How to complete this task:
Find the line with "grey headphones: 1 -> 2" and the line with "red headphones: 4 -> 8" in the entries below; output exactly those two lines, every line between them, and no others.

Data provided:
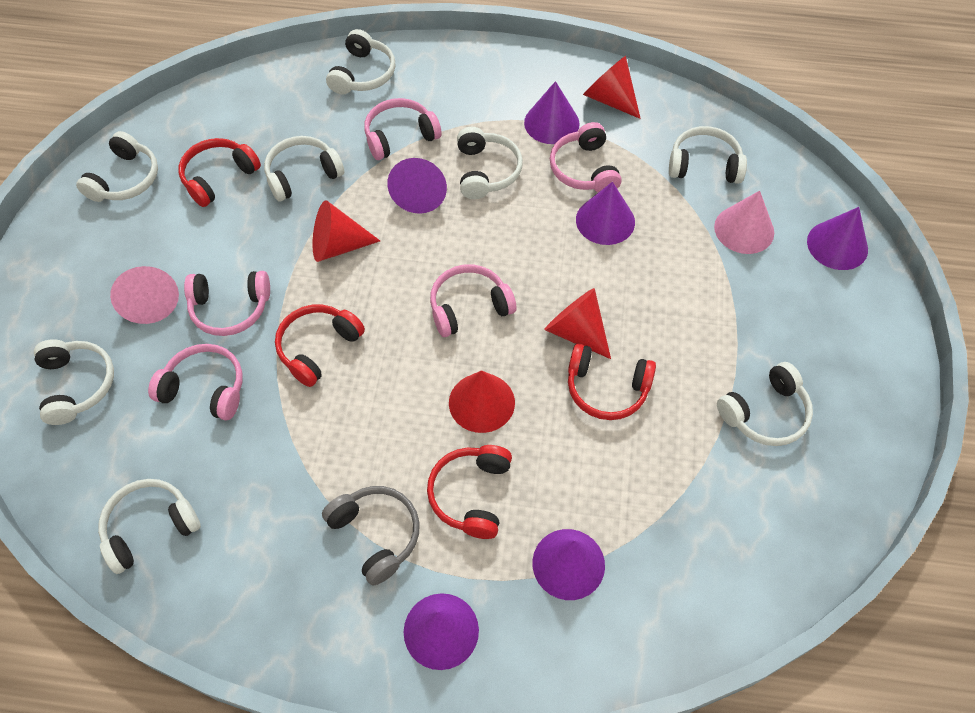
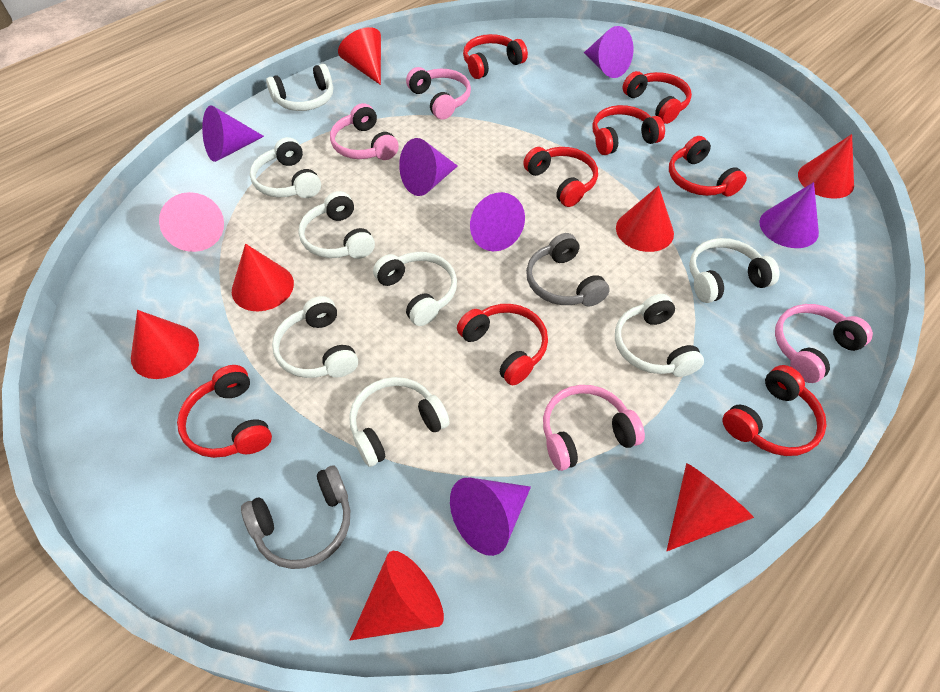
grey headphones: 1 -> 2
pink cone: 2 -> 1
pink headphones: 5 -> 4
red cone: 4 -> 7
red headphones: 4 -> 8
---
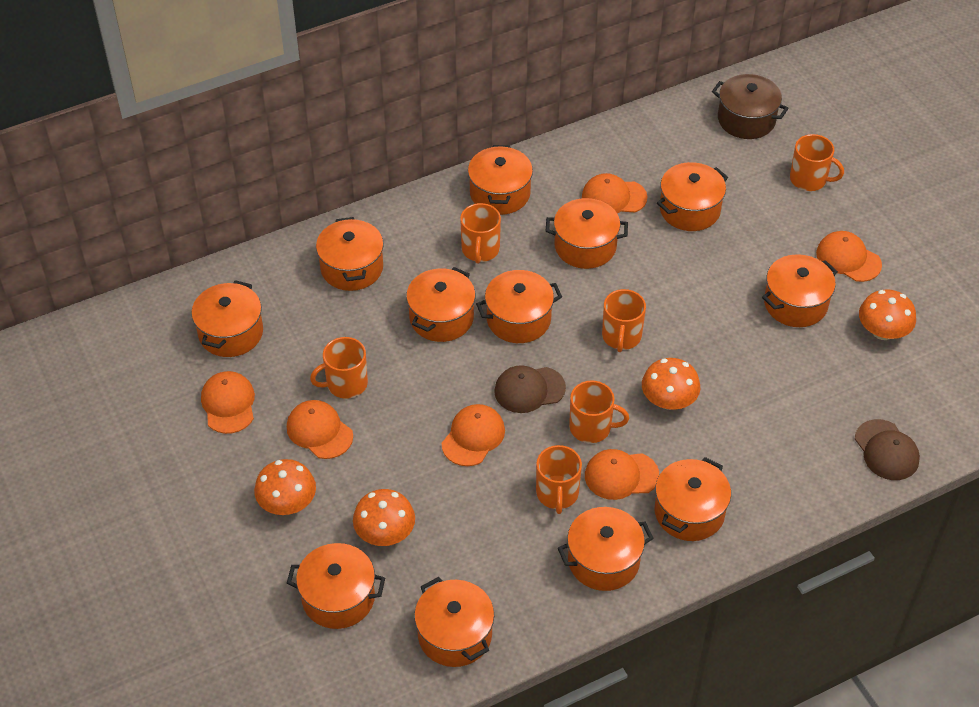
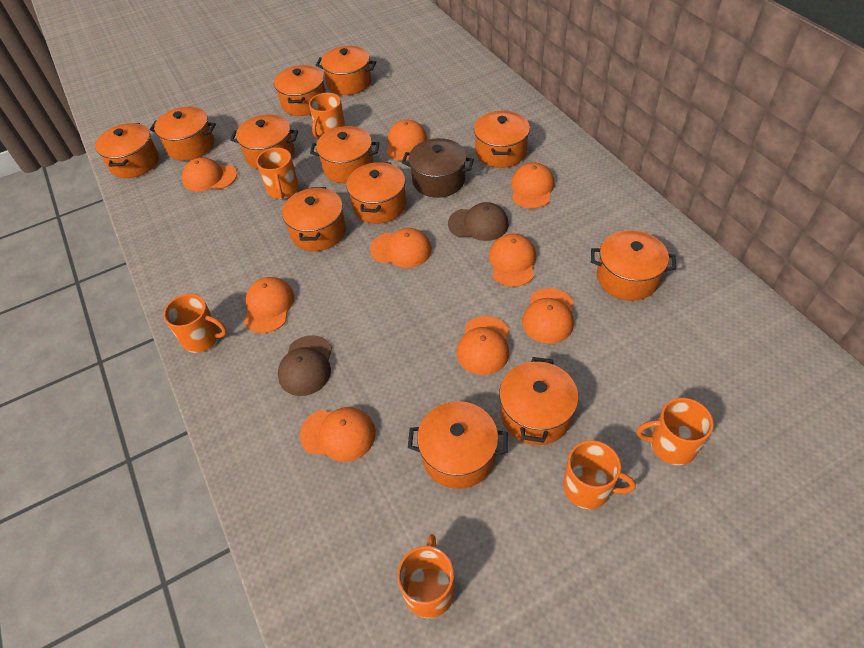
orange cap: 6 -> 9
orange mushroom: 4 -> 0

Written solution:
grey headphones: 1 -> 2
pink cone: 2 -> 1
pink headphones: 5 -> 4
red cone: 4 -> 7
red headphones: 4 -> 8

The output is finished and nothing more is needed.